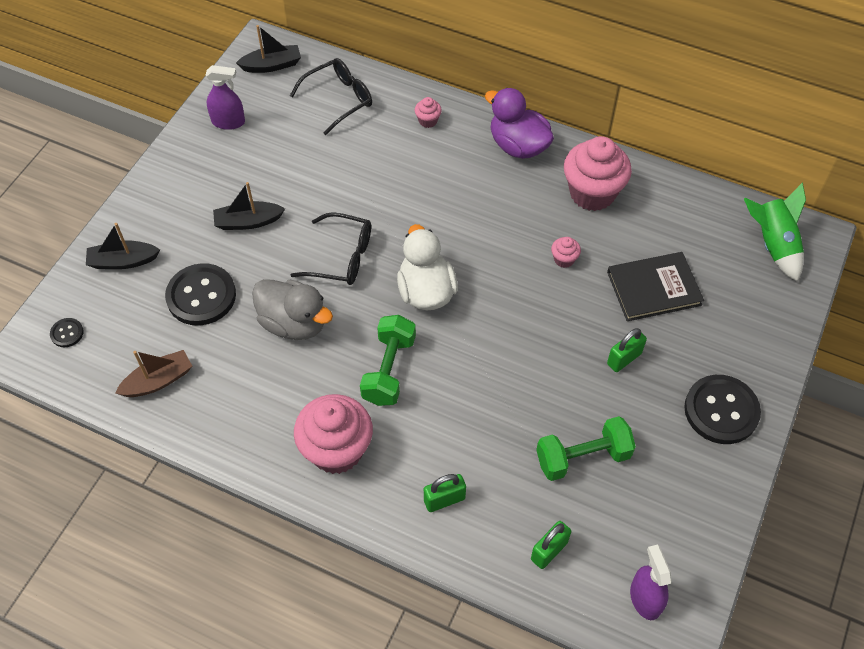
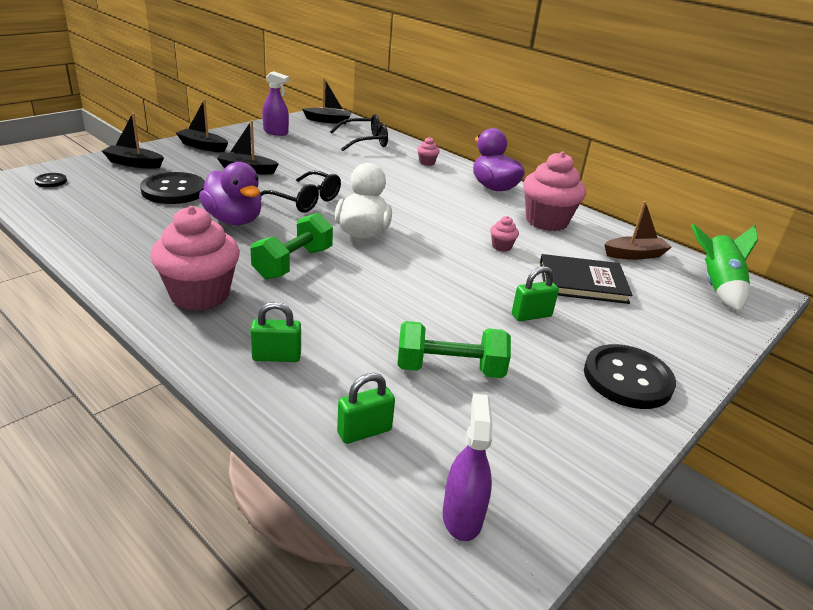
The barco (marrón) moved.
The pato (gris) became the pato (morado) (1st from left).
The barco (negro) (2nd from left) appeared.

⁂

WORK TASK >> Copy the data exactly. Any picture it contains is to be omitted.

WRITTEN SOLUTION >>
The barco (marrón) moved.
The pato (gris) became the pato (morado) (1st from left).
The barco (negro) (2nd from left) appeared.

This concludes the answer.